_TASK STATEMENT_
Transcribe, exactly and in full, every record shown below, while omitting its images.

_RECORDED DATA_
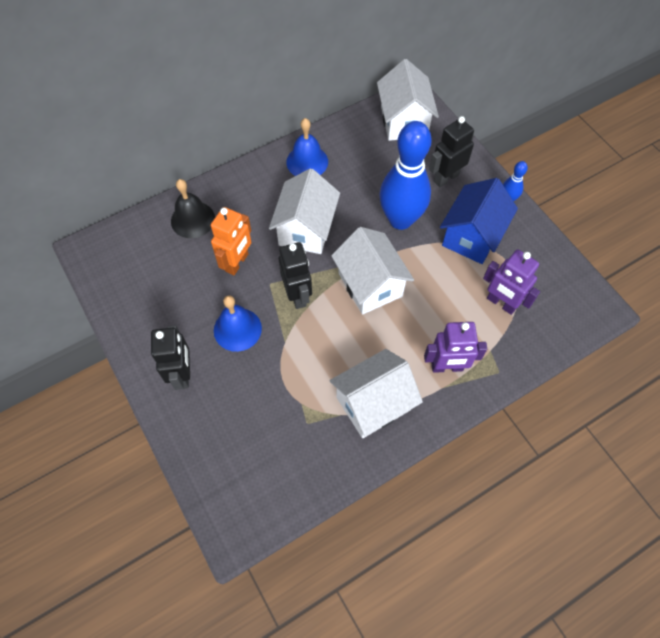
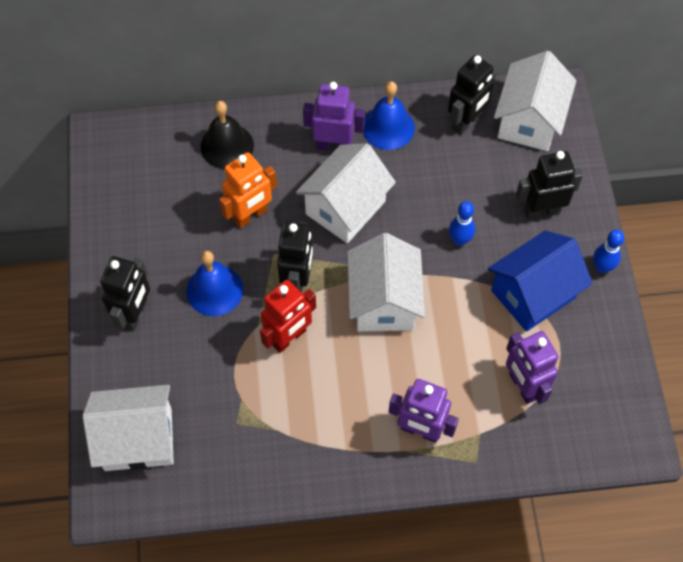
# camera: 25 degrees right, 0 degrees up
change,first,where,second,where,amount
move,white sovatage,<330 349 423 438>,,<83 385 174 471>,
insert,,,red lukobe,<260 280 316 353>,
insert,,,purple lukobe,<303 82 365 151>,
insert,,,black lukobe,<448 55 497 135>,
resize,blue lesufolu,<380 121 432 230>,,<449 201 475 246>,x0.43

_RESULT OF THE TASK_
# camera: 25 degrees right, 0 degrees up
change,first,where,second,where,amount
move,white sovatage,<330 349 423 438>,,<83 385 174 471>,
insert,,,red lukobe,<260 280 316 353>,
insert,,,purple lukobe,<303 82 365 151>,
insert,,,black lukobe,<448 55 497 135>,
resize,blue lesufolu,<380 121 432 230>,,<449 201 475 246>,x0.43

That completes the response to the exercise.